◆ **INSTRUCTION**: The answer is to be an exact copy of the lines below running from the line with "pink bowl: [53,245,111,291]" down to the line with "pink light bulb: [123,222,157,254]", both ends included, and nothing more.

-------- PROVIDED ENTRIES --------

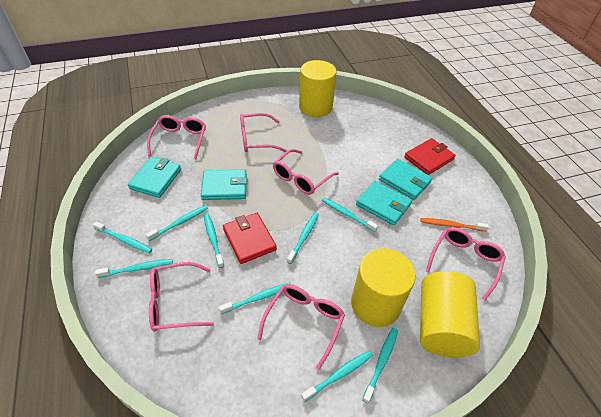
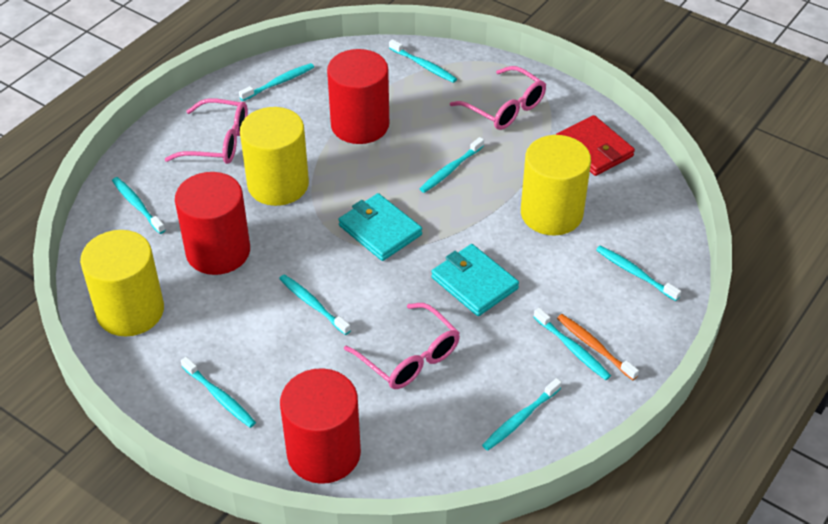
pink glasses: [147,115,206,160] [149,262,214,332] [240,113,287,152] [257,284,345,370] [273,149,339,195] [426,227,506,301] = 6 -> [165,98,248,164] [344,303,460,389] [450,66,546,130] = 3
red cylinder: none = 0 -> [175,172,250,275] [280,368,361,484] [327,49,389,144] = 3
red wallet: [223,213,277,264] [404,138,456,175] = 2 -> [556,115,635,176] = 1
turquoise wallet: [128,157,181,198] [201,170,247,200] [356,181,412,226] [379,159,433,200] = 4 -> [338,193,422,261] [431,244,519,316] = 2

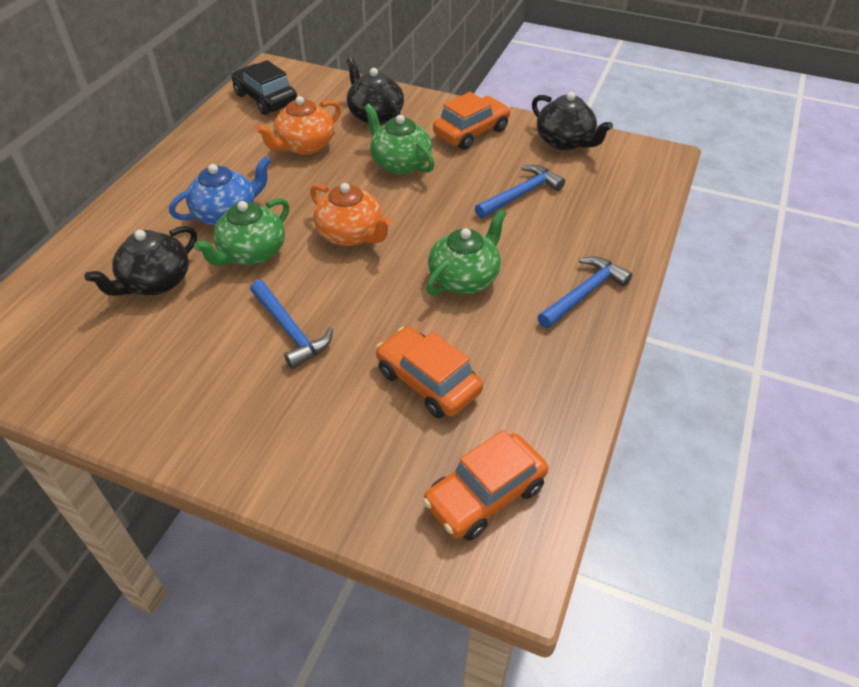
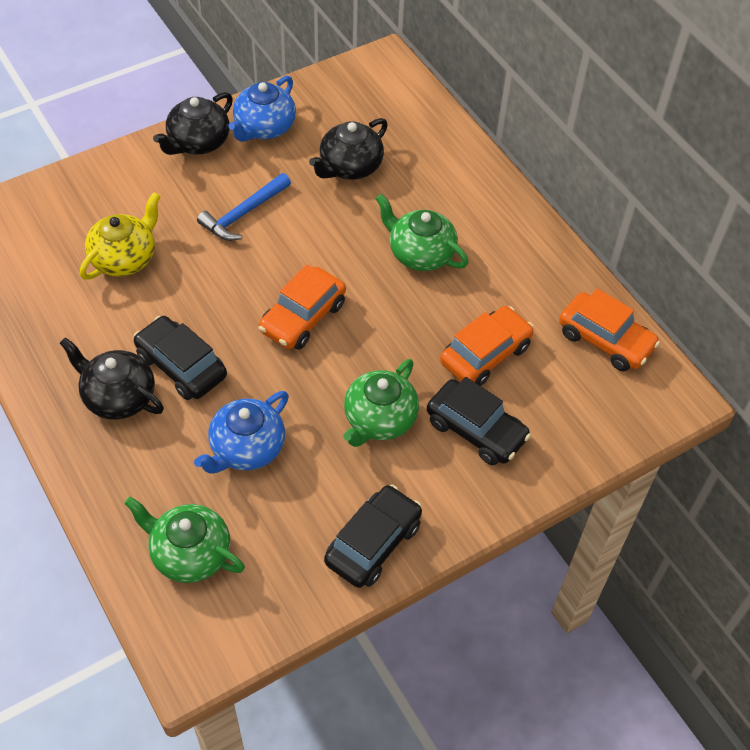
black car: [231,60,297,115] = 1 -> [133,316,227,400] [324,485,422,588] [427,377,531,465] = 3
blue hammer: [250,280,333,369] [475,165,565,218] [538,257,633,328] = 3 -> [197,173,291,241] = 1
blue teapot: [169,156,271,225] = 1 -> [194,391,289,474] [229,76,296,142] = 2
orange teapot: [255,96,341,155] [310,183,392,246] = 2 -> none = 0
yellow teapot: none = 0 -> [80,192,160,280] = 1

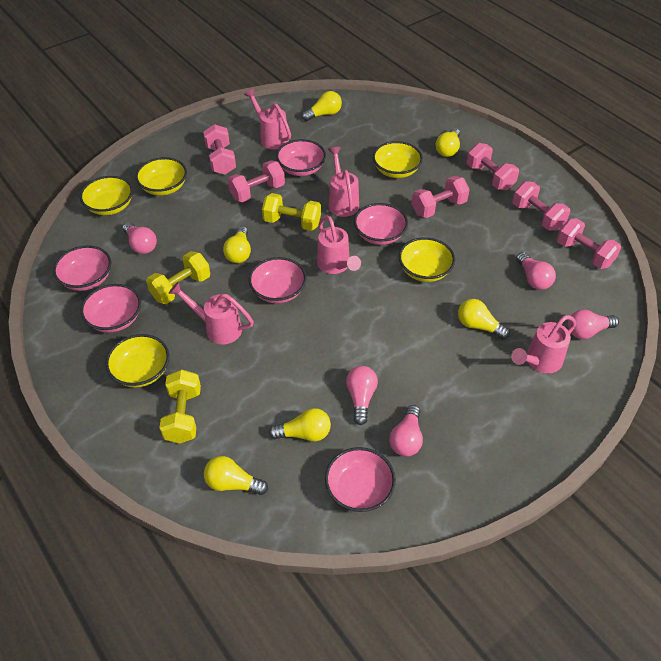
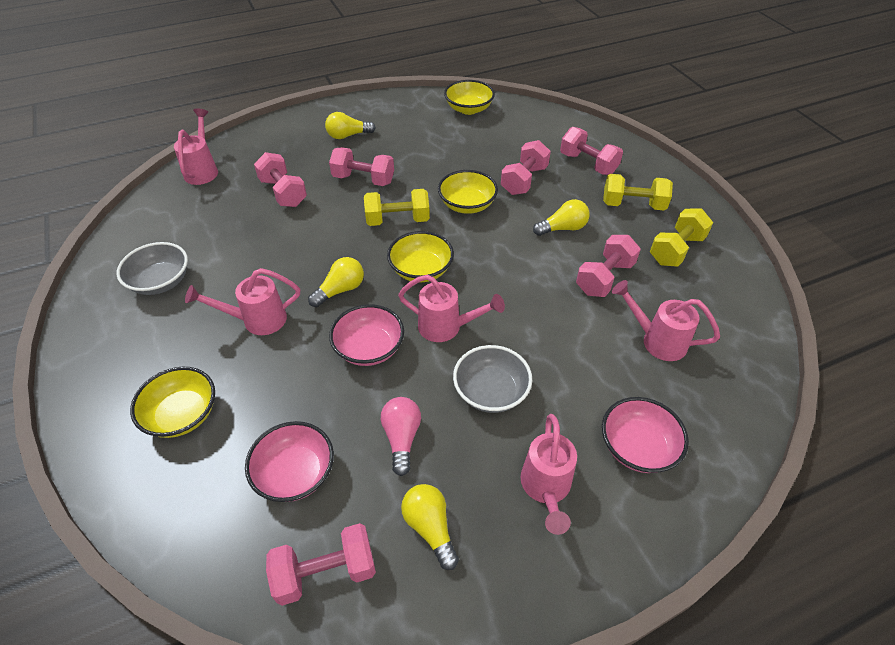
grey bowl: none = 0 -> [116,242,188,295] [453,345,532,413] = 2
pink bowl: [53,245,111,291] [80,284,141,333] [249,257,307,304] [276,139,326,176] [325,447,396,512] [354,203,408,245] = 6 -> [245,421,334,502] [329,304,404,366] [602,397,689,473] = 3
pink light bulb: [123,222,157,254] [346,366,378,425] [389,405,423,457] [516,252,556,290] [568,309,619,339] = 5 -> [381,397,421,476] = 1
yellow bowl: [80,176,133,215] [105,334,169,388] [135,157,187,196] [373,141,423,178] [399,237,455,282] = 5 -> [130,367,215,438] [387,231,454,283] [438,170,498,214] [444,80,495,115] = 4
yellow light bulb: [204,456,268,495] [223,226,251,263] [268,408,331,441] [302,91,342,121] [436,128,460,157] [458,299,510,339] = 6 -> [308,257,364,307] [325,112,376,139] [401,484,459,570] [533,199,590,236] = 4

--------

◆ **EXERCISE ANSWER**:
pink bowl: [53,245,111,291] [80,284,141,333] [249,257,307,304] [276,139,326,176] [325,447,396,512] [354,203,408,245] = 6 -> [245,421,334,502] [329,304,404,366] [602,397,689,473] = 3
pink light bulb: [123,222,157,254] [346,366,378,425] [389,405,423,457] [516,252,556,290] [568,309,619,339] = 5 -> [381,397,421,476] = 1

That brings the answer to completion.